» **DIRECTION**: Seek out every line containing the word "across", and copy each.
# start of DATA LISTING
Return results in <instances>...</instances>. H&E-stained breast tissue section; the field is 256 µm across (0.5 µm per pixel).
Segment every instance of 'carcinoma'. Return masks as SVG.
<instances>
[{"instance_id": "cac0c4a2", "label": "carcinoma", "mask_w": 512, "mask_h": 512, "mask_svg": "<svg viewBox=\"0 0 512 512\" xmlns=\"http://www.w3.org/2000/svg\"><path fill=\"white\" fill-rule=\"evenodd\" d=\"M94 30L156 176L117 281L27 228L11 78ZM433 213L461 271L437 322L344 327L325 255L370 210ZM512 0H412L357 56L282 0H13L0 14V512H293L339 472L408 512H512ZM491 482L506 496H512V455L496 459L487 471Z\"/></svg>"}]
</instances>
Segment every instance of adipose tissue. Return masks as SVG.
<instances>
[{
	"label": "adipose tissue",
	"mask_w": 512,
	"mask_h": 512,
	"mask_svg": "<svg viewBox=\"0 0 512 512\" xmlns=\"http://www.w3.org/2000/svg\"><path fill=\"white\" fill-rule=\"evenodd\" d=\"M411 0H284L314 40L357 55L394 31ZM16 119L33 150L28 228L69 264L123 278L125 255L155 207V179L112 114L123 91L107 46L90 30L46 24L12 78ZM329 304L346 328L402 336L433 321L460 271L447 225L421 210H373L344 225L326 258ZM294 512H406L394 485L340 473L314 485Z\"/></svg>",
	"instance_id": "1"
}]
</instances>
# end of DATA LISTING
# start of DATA LISTING
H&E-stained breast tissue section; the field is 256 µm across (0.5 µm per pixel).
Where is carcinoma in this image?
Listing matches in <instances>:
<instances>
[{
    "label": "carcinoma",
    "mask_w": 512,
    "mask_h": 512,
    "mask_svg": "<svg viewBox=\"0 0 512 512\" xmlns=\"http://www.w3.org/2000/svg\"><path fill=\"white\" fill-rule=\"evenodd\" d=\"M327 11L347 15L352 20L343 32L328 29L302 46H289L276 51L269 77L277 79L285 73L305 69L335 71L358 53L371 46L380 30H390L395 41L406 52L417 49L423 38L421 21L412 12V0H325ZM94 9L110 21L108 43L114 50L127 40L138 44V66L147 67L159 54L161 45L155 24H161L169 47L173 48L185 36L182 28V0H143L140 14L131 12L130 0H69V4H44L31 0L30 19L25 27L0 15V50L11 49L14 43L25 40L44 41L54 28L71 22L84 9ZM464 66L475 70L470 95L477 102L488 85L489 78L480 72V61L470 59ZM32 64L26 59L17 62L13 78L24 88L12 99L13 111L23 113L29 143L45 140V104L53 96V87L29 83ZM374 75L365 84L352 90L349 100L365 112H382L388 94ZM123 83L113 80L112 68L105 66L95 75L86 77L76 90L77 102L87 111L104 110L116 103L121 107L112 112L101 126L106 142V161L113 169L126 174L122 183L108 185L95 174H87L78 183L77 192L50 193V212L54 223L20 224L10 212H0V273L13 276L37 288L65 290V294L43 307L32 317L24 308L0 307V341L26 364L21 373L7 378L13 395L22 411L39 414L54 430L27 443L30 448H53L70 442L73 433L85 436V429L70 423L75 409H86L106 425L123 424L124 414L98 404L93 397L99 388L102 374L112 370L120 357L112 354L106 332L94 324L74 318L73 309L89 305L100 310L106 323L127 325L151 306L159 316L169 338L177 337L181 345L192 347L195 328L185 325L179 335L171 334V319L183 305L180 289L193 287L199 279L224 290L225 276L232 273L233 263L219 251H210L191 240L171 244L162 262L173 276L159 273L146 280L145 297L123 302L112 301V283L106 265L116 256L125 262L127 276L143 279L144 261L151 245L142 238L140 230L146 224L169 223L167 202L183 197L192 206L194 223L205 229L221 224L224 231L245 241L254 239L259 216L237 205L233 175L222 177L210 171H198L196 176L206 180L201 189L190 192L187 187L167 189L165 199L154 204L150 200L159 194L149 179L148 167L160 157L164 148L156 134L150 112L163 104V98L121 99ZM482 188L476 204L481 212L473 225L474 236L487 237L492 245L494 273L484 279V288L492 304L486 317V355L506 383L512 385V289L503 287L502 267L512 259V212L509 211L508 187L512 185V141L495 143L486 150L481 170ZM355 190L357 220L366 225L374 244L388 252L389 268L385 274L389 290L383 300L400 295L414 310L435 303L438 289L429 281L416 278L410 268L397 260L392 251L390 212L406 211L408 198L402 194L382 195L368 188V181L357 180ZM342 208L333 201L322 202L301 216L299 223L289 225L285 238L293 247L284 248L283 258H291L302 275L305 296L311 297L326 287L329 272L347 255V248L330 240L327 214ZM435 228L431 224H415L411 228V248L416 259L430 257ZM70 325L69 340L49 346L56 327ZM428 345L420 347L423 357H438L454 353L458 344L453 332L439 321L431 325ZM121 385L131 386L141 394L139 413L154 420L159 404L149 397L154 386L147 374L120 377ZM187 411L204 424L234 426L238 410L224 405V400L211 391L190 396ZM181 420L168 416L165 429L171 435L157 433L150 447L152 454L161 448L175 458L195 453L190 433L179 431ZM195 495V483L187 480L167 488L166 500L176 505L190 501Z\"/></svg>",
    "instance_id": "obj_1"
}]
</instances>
# end of DATA LISTING
» **WORKED SOLUTION**:
Return results in <instances>...</instances>. H&E-stained breast tissue section; the field is 256 µm across (0.5 µm per pixel).
H&E-stained breast tissue section; the field is 256 µm across (0.5 µm per pixel).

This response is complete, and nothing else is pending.